Saved entries:
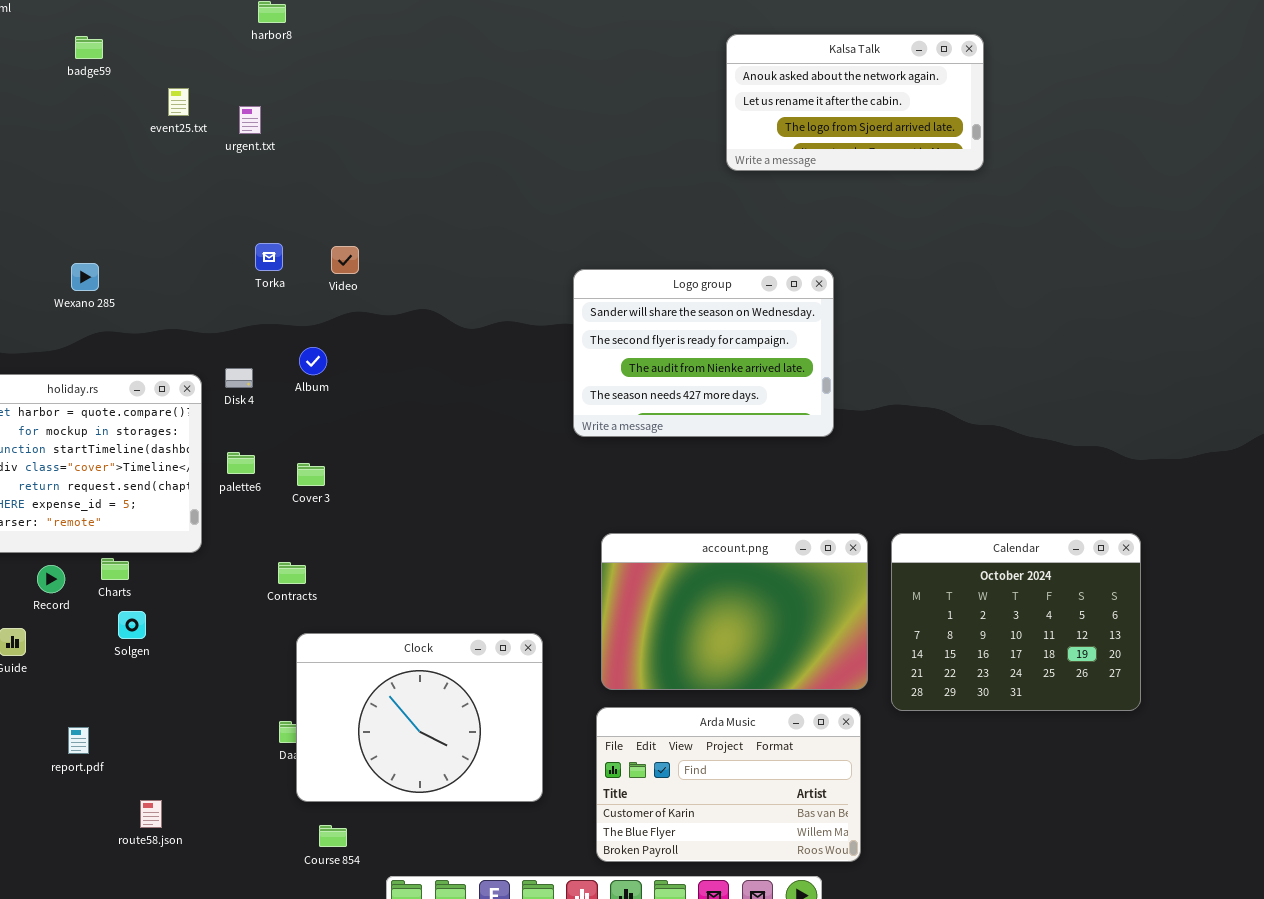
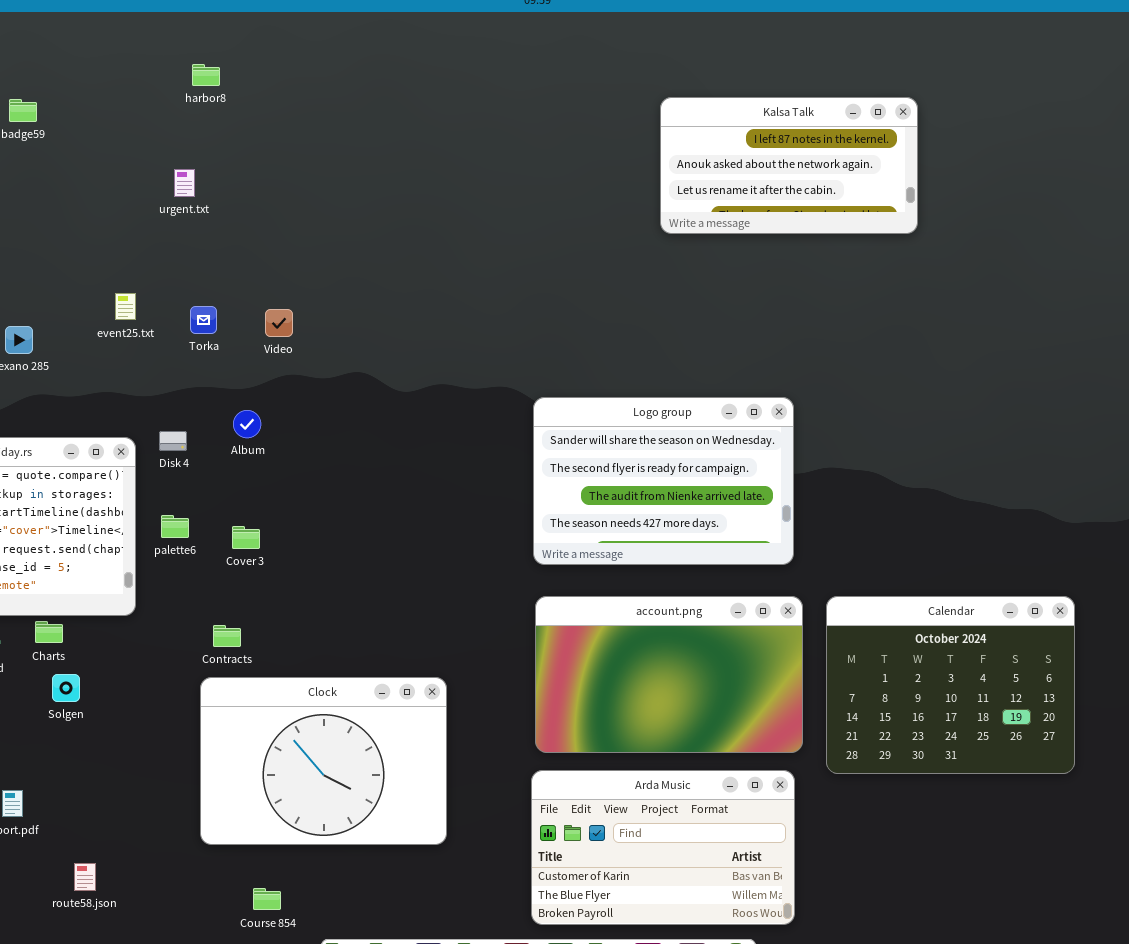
Kalsa Talk: [726,34,984,171] -> [660,97,918,234], scrolled up 1 row
event25.txt: [168,88,189,116] -> [115,293,136,320], moved
Logo group: [573,269,834,437] -> [533,397,794,565], moved
Clock: [296,633,543,802] -> [200,677,447,845], moved

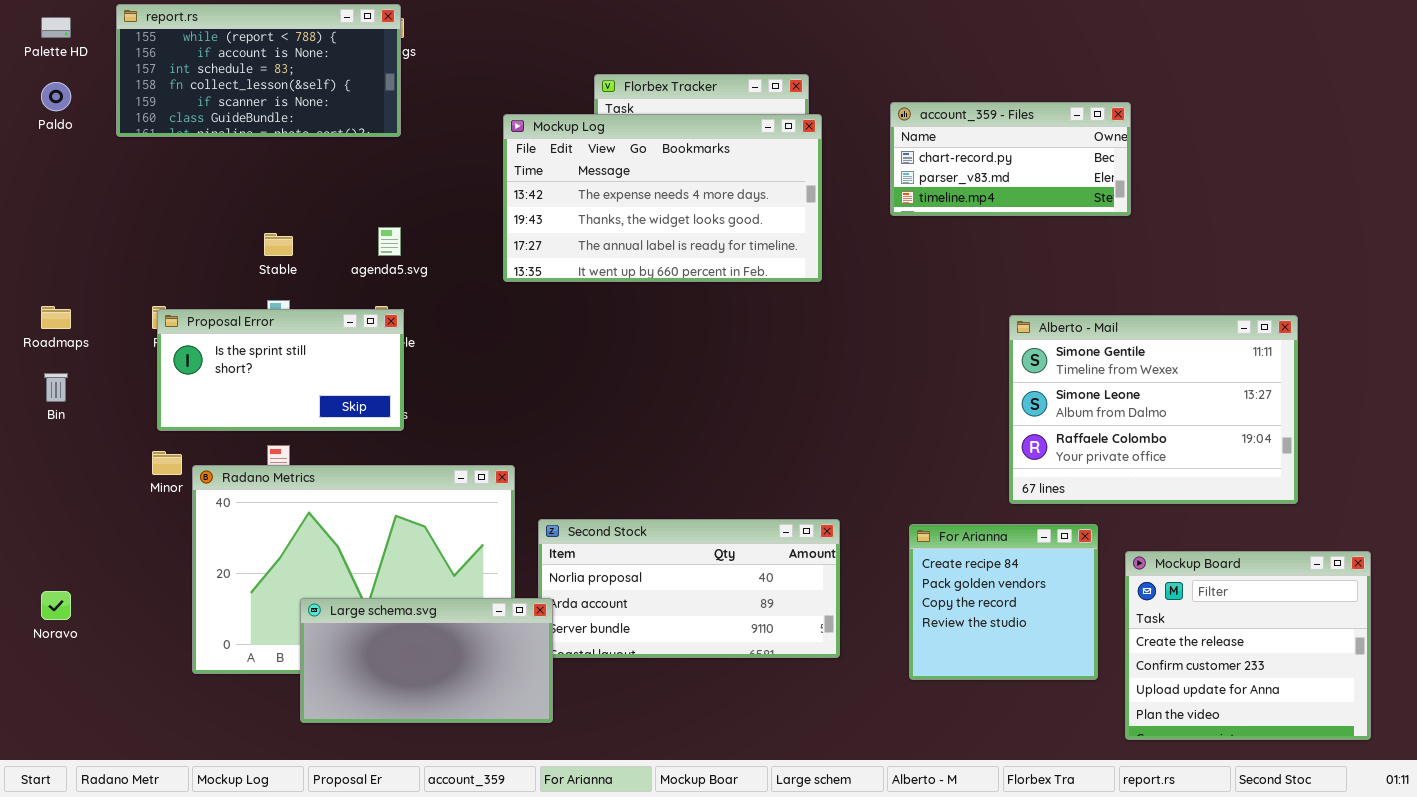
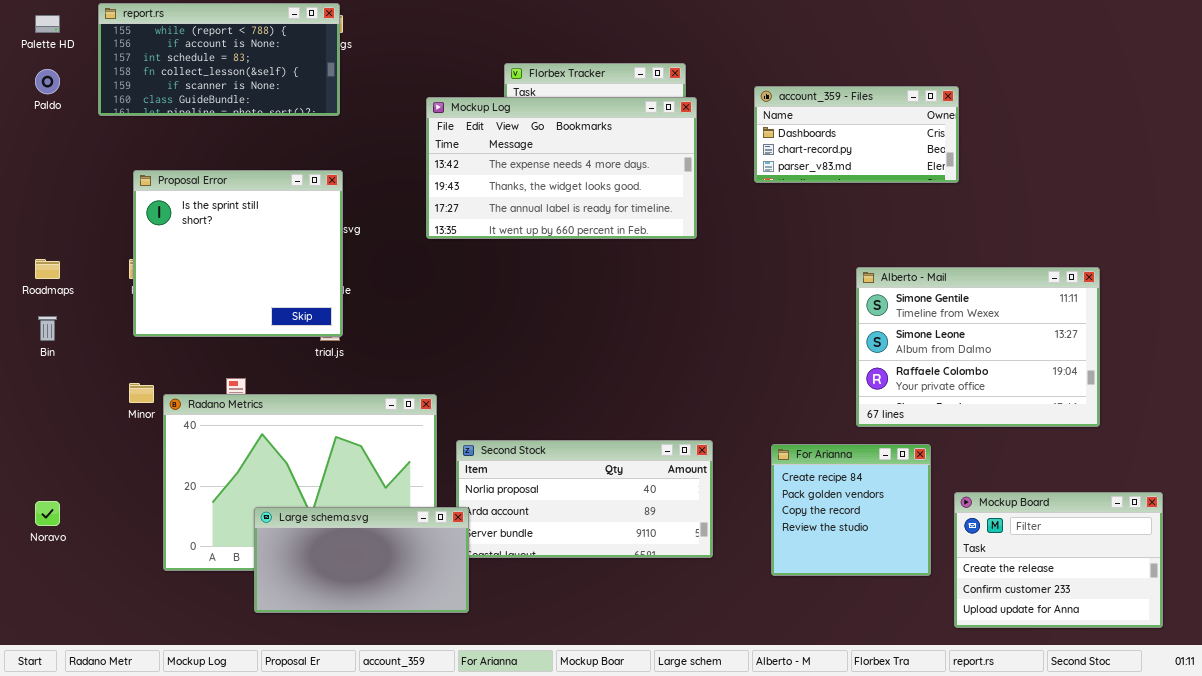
account_359 - Files: [890,102,1131,216] -> [754,86,959,183], scrolled up 1 row
Proposal Error: [157,309,404,431] -> [133,170,343,337], moved, resized
Mockup Board: [1125,551,1371,740] -> [954,492,1163,628], resized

[TASK DETAILS] Copy out, in full, each line above that has the word "moved" in it.

[ANSWER SPACE]
event25.txt: [168,88,189,116] -> [115,293,136,320], moved
Logo group: [573,269,834,437] -> [533,397,794,565], moved
Clock: [296,633,543,802] -> [200,677,447,845], moved
Proposal Error: [157,309,404,431] -> [133,170,343,337], moved, resized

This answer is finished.